### TASK INSTRUCTIONS
Only the lines holding "zularuno" are wanted. Copy every one from the records below.

### RECORD EXCERPTS
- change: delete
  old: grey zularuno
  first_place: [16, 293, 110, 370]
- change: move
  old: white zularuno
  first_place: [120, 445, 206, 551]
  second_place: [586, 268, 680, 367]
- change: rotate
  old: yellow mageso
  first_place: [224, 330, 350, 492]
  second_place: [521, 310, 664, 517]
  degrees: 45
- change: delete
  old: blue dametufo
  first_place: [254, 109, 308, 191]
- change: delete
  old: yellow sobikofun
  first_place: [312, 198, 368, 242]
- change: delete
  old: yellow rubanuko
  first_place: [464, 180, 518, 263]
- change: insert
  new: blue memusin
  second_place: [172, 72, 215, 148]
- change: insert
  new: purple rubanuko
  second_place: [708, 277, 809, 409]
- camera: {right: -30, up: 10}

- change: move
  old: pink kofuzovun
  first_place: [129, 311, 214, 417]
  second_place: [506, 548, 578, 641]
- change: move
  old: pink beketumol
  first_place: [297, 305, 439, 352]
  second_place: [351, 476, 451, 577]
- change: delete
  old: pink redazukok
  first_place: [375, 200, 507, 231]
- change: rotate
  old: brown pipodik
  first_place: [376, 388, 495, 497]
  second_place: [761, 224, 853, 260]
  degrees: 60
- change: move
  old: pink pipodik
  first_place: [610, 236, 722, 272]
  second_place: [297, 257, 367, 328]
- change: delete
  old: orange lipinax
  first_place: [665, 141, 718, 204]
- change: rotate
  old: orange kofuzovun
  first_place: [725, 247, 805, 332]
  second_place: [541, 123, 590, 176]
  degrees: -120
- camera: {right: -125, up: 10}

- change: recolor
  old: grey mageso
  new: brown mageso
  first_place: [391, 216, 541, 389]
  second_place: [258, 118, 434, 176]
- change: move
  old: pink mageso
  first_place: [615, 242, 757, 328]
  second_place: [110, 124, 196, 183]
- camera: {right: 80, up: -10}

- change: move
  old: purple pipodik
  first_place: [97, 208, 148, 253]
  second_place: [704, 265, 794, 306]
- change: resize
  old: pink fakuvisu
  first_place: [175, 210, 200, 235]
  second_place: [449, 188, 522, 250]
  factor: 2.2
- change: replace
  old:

### COMPLETED EXERCISE
  old: grey zularuno
  old: white zularuno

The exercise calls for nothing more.